### Task details
All the data below goes into the copy word for word, but the pictures don't.

[Edit difference data]
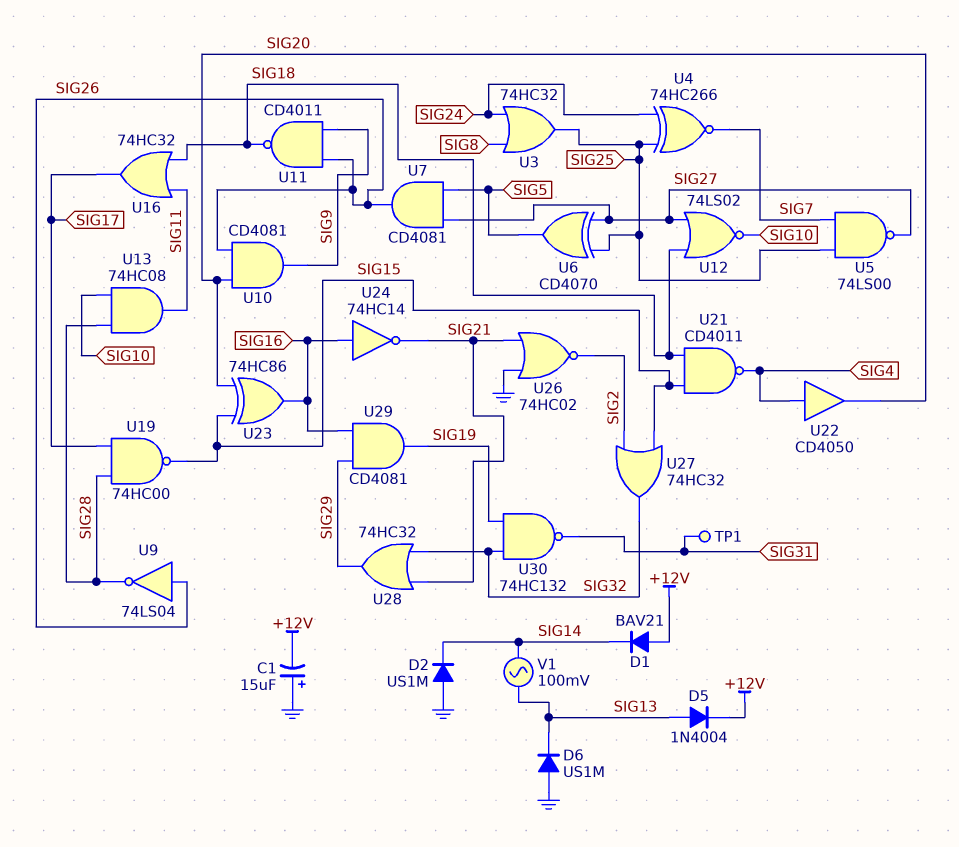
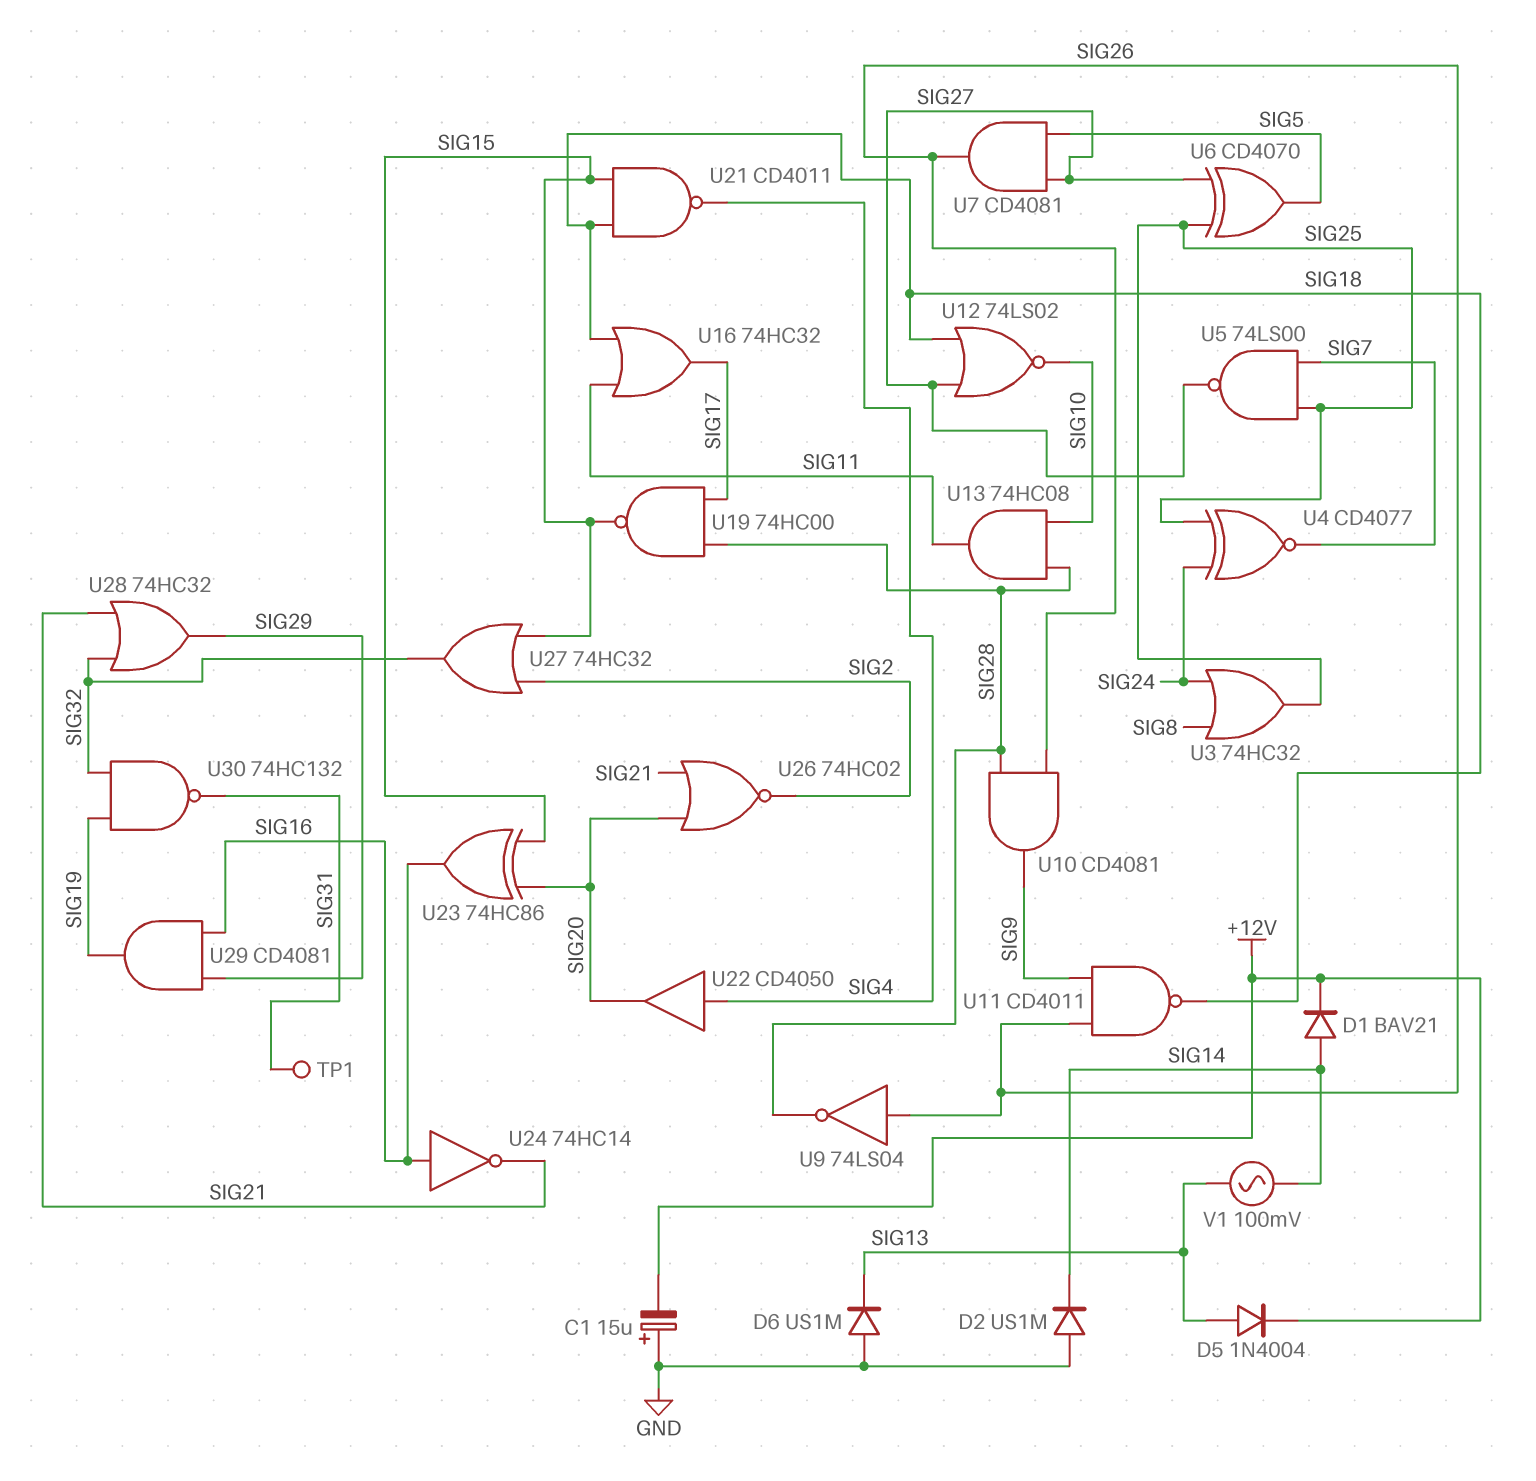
D1: diode BAV21 (A +12V, K SIG14) -> diode BAV21 (A SIG14, K +12V)
U4: XNOR 74HC266 (in SIG24, in SIG25, out SIG7) -> XNOR CD4077 (in SIG24, in SIG25, out SIG7)
U10: AND CD4081 (in SIG20, in SIG26, out SIG9) -> AND CD4081 (in SIG26, in SIG28, out SIG9)
U26: NOR 74HC02 (in GND, in SIG21, out SIG2) -> NOR 74HC02 (in SIG20, in SIG21, out SIG2)

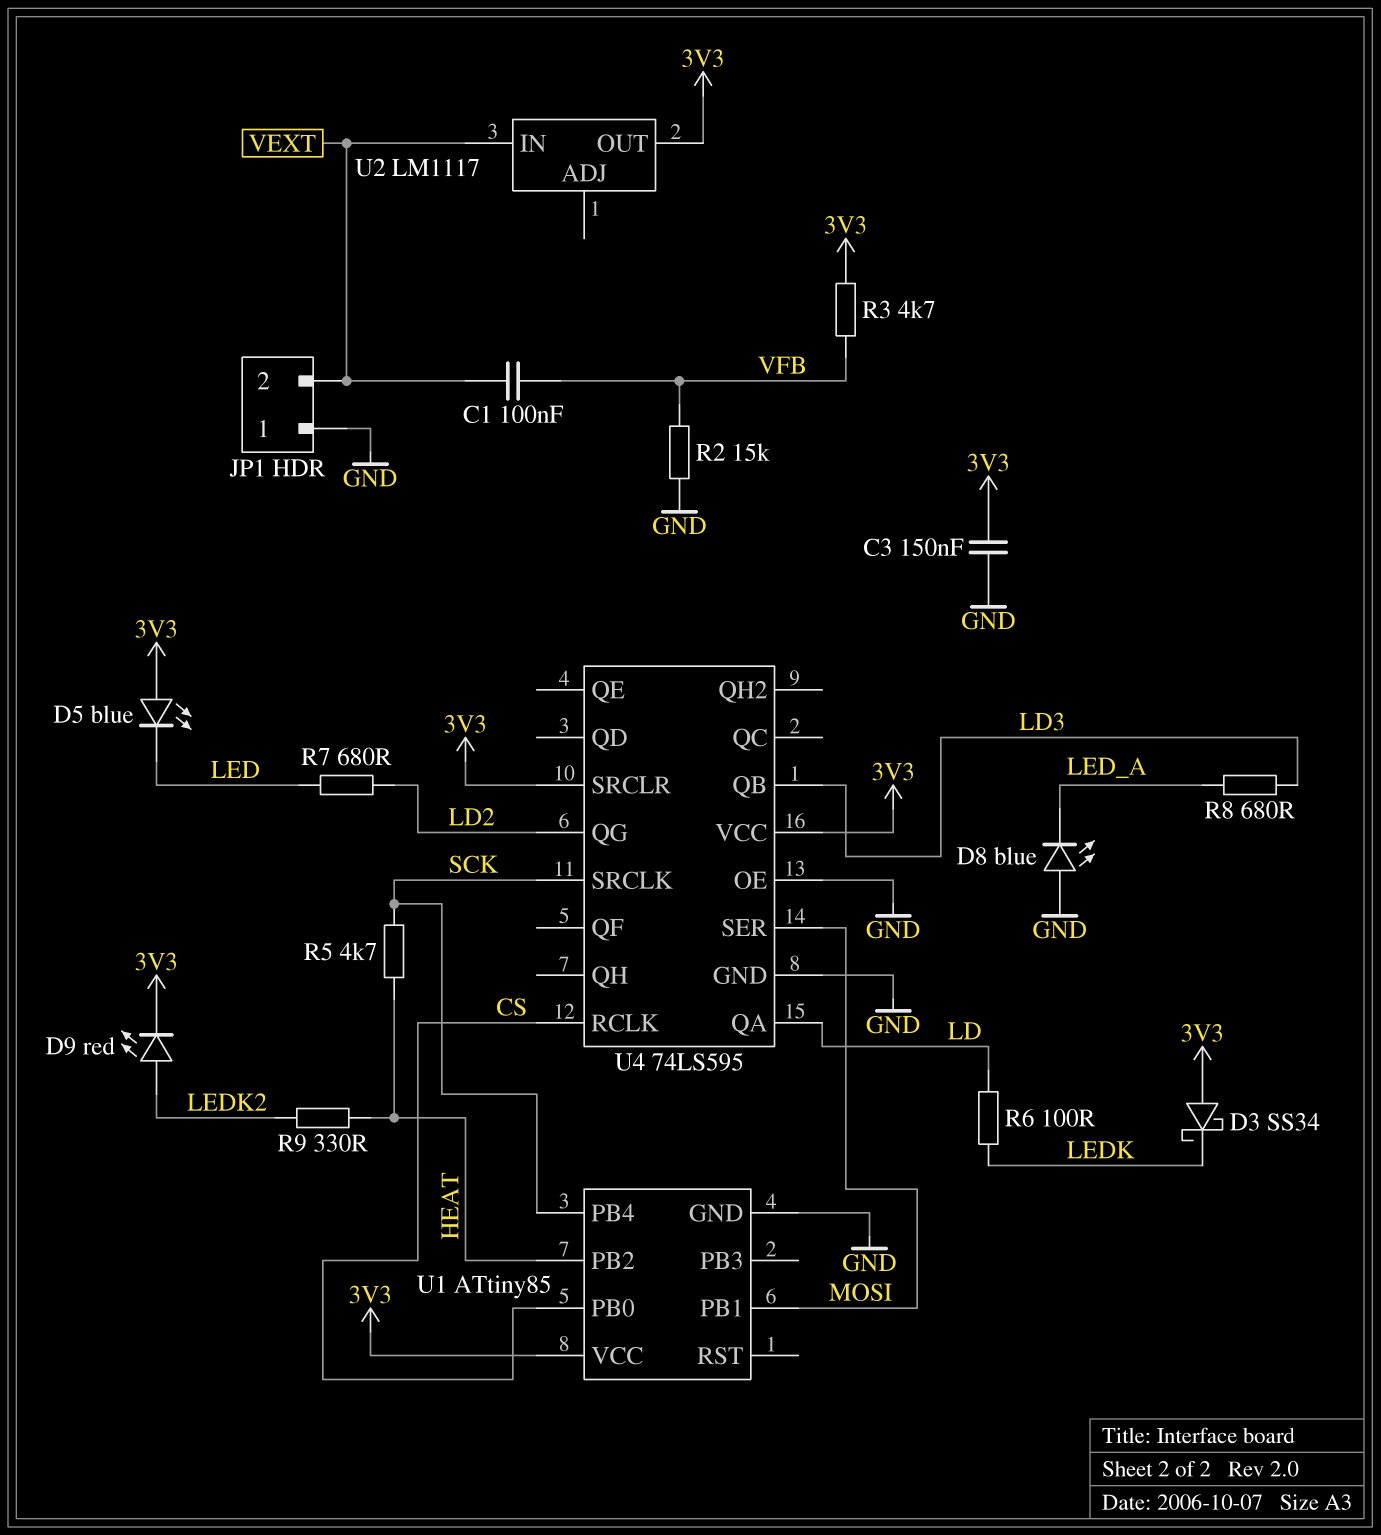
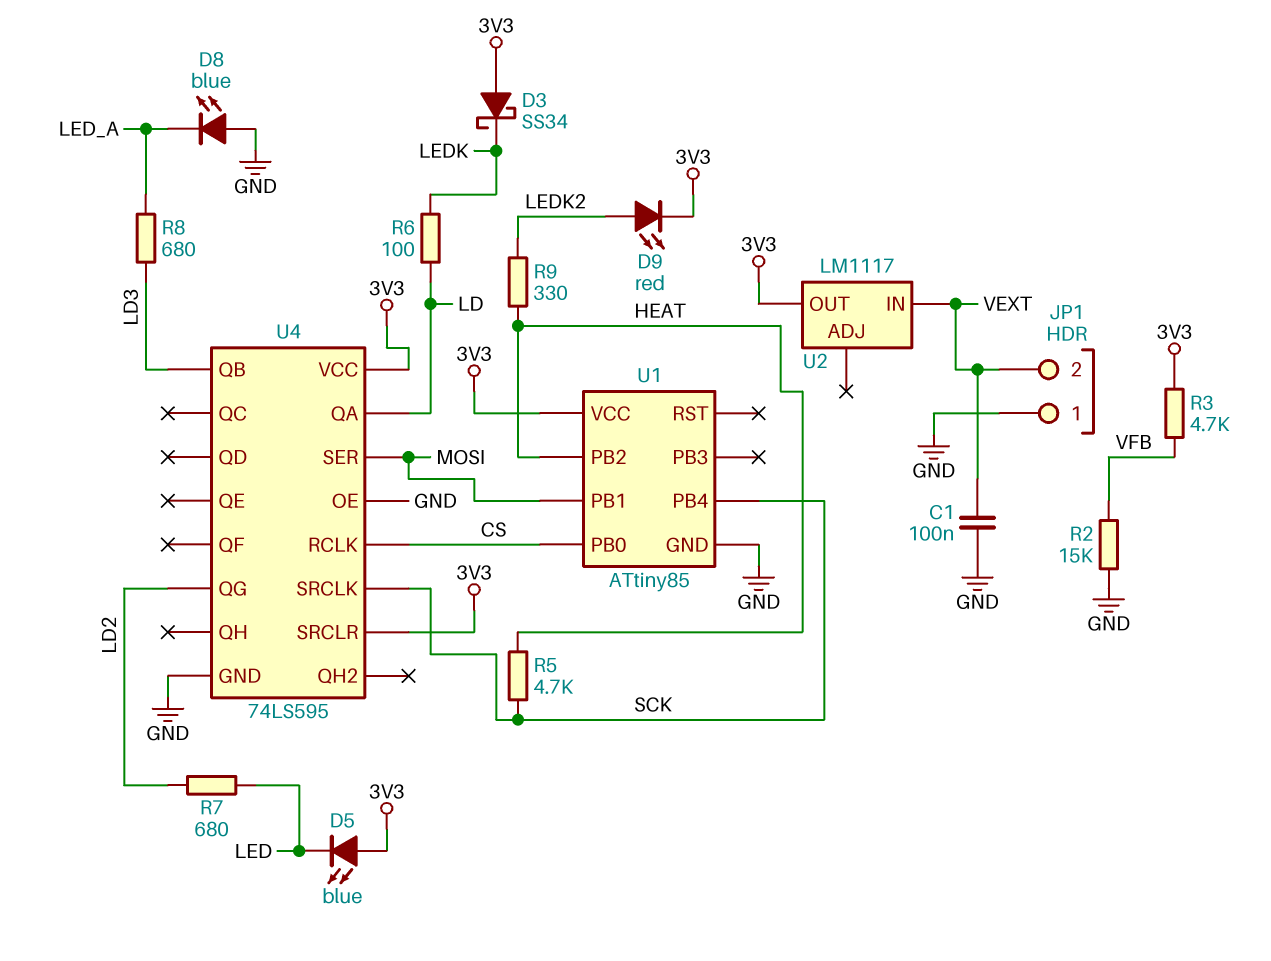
C1: 100nF (VEXT, VFB) -> 100nF (GND, VEXT)
C3: 150nF (3V3, GND) -> none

### Exercise answer
D1: diode BAV21 (A +12V, K SIG14) -> diode BAV21 (A SIG14, K +12V)
U4: XNOR 74HC266 (in SIG24, in SIG25, out SIG7) -> XNOR CD4077 (in SIG24, in SIG25, out SIG7)
U10: AND CD4081 (in SIG20, in SIG26, out SIG9) -> AND CD4081 (in SIG26, in SIG28, out SIG9)
U26: NOR 74HC02 (in GND, in SIG21, out SIG2) -> NOR 74HC02 (in SIG20, in SIG21, out SIG2)

C1: 100nF (VEXT, VFB) -> 100nF (GND, VEXT)
C3: 150nF (3V3, GND) -> none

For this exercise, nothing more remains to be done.